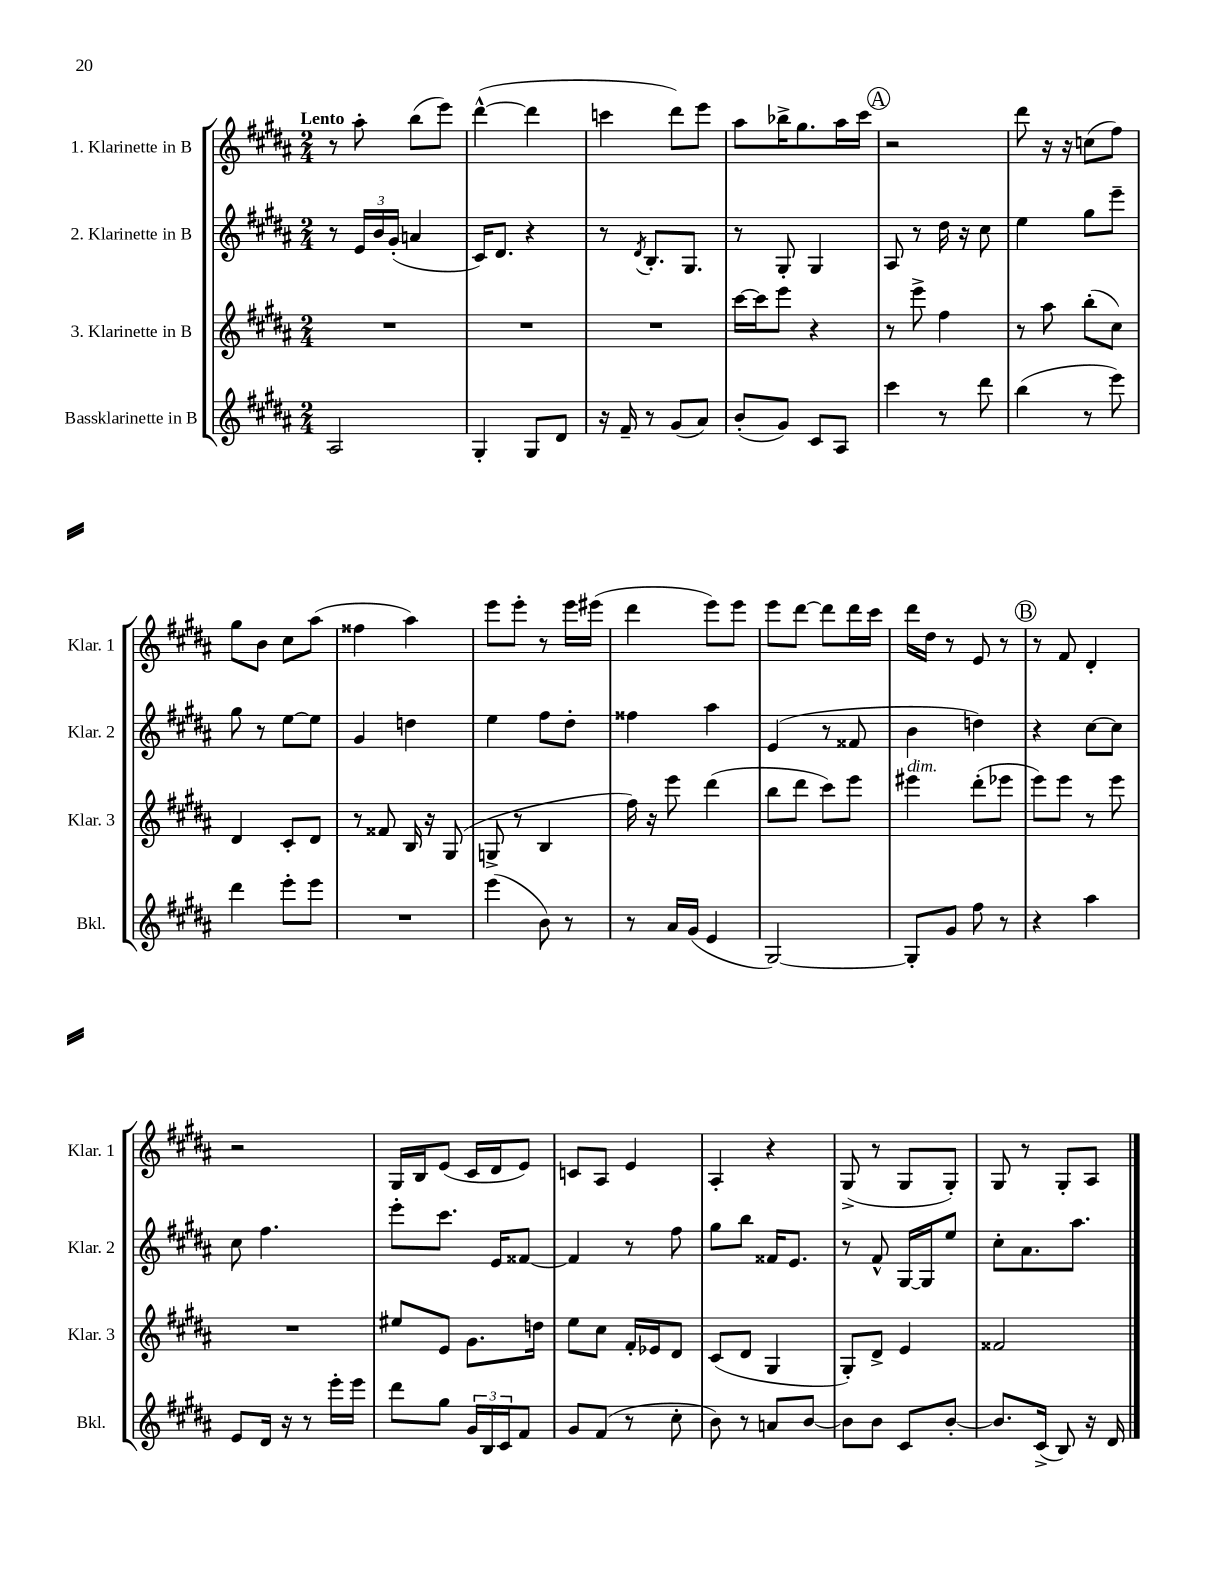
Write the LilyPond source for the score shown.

<<
\new StaffGroup <<
\new Staff = "s0" \with { instrumentName = "1. Klarinette in B" shortInstrumentName = "Klar. 1" } {
    \clef treble \key b \major \numericTimeSignature \time 2/4 \tempo "Lento"
    r8 ais''8-. b''8( e'''8) |
    dis'''4~-^( dis'''4 |
    c'''4 dis'''8) e'''8 |
    ais''8 bes''16-> gis''8. ais''16 cis'''16 |
    \mark \markup { \circle "A" } r2 |
    dis'''8 r16 r16 c''8( fis''8) |
    gis''8 b'8 cis''8 ais''8( |
    fisis''4 ais''4) |
    e'''8 e'''8-. r8 e'''16 eis'''16( |
    dis'''4 e'''8) e'''8 |
    e'''8 dis'''8~ dis'''8 dis'''16 cis'''16 |
    dis'''16 dis''16 r8 e'8 r8 |
    \mark \markup { \circle "B" } r8 fis'8 dis'4-. |
    r2 |
    gis16 b16 e'8( cis'16 dis'16 e'8) |
    c'8 ais8 e'4 |
    ais4-. r4 |
    gis8->( r8 gis8 gis8-.) |
    gis8 r8 gis8-. ais8 \bar "|." |
}
\new Staff = "s1" \with { instrumentName = "2. Klarinette in B" shortInstrumentName = "Klar. 2" } {
    \clef treble \key b \major \numericTimeSignature \time 2/4
    r8 \tuplet 3/2 { e'16 b'16 gis'16-.( } a'4 |
    cis'16) dis'8. r4 |
    r8 \acciaccatura { dis'8 } b8.-. gis8. |
    r8 gis8-. gis4 |
    \mark \markup { \circle "A" } ais8 r8 dis''16 r16 cis''8 |
    e''4 gis''8 e'''8-- |
    gis''8 r8 e''8~ e''8 |
    gis'4 d''4 |
    e''4 fis''8 dis''8-. |
    fisis''4 ais''4 |
    e'4( r8 fisis'8 |
    b'4 d''4) |
    \mark \markup { \circle "B" } r4 cis''8~ cis''8 |
    cis''8 fis''4. |
    e'''8-. cis'''8. e'16 fisis'8~ |
    fisis'4 r8 fis''8 |
    gis''8 b''8 fisis'16 e'8. |
    r8 fis'8-^ gis16~ gis16 e''8 |
    cis''8-. ais'8. ais''8. \bar "|." |
}
\new Staff = "s2" \with { instrumentName = "3. Klarinette in B" shortInstrumentName = "Klar. 3" } {
    \clef treble \key b \major \numericTimeSignature \time 2/4
    R2 |
    R2 |
    R2 |
    cis'''16~ cis'''16 e'''8 r4 |
    \mark \markup { \circle "A" } r8 e'''8-> fis''4 |
    r8 ais''8 b''8-.( cis''8) |
    dis'4 cis'8-. dis'8 |
    r8 fisis'8 b16 r16 gis8( |
    g8-> r8 b4 |
    fis''16) r16 e'''8 dis'''4( |
    b''8 dis'''8 cis'''8) e'''8 |
    eis'''4^\markup { \italic "dim." } dis'''8-.( ees'''8 |
    \mark \markup { \circle "B" } e'''8) e'''8 r8 e'''8 |
    R2 |
    eis''8 e'8 gis'8. d''16 |
    e''8 cis''8 fis'16-. ees'16 dis'8 |
    cis'8( dis'8 gis4 |
    gis8-.) dis'8-> e'4 |
    fisis'2 \bar "|." |
}
\new Staff = "s3" \with { instrumentName = "Bassklarinette in B" shortInstrumentName = "Bkl." } {
    \clef treble \key b \major \numericTimeSignature \time 2/4
    ais2 |
    gis4-. gis8 dis'8 |
    r16 fis'16-- r8 gis'8( ais'8) |
    b'8-.( gis'8) cis'8 ais8 |
    \mark \markup { \circle "A" } cis'''4 r8 dis'''8 |
    b''4( r8 e'''8) |
    dis'''4 e'''8-. e'''8 |
    R2 |
    e'''4( b'8) r8 |
    r8 ais'16 gis'16( e'4 |
    gis2~) |
    gis8-. gis'8 fis''8 r8 |
    \mark \markup { \circle "B" } r4 ais''4 |
    e'8 dis'16 r16 r8 e'''16-. e'''16 |
    dis'''8 gis''8 \tuplet 3/2 { gis'16 b16 cis'16 } fis'8 |
    gis'8 fis'8( r8 cis''8-. |
    b'8) r8 a'8 b'8~ |
    b'8 b'8 cis'8 b'8~-. |
    b'8. cis'16->( b8) r16 dis'16 \bar "|." |
}
>>
>>
\layout { \context { \Score \remove "Bar_number_engraver" } }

☆ ☆ ☆ ☆ ☆

■ **GIVEN TASK**
Copy every line of the records above that contains the string "markup". Case counts.

■ **EXERCISE RESULT**
    \mark \markup { \circle "A" } r2 |
    \mark \markup { \circle "B" } r8 fis'8 dis'4-. |
    \mark \markup { \circle "A" } ais8 r8 dis''16 r16 cis''8 |
    \mark \markup { \circle "B" } r4 cis''8~ cis''8 |
    \mark \markup { \circle "A" } r8 e'''8-> fis''4 |
    eis'''4^\markup { \italic "dim." } dis'''8-.( ees'''8 |
    \mark \markup { \circle "B" } e'''8) e'''8 r8 e'''8 |
    \mark \markup { \circle "A" } cis'''4 r8 dis'''8 |
    \mark \markup { \circle "B" } r4 ais''4 |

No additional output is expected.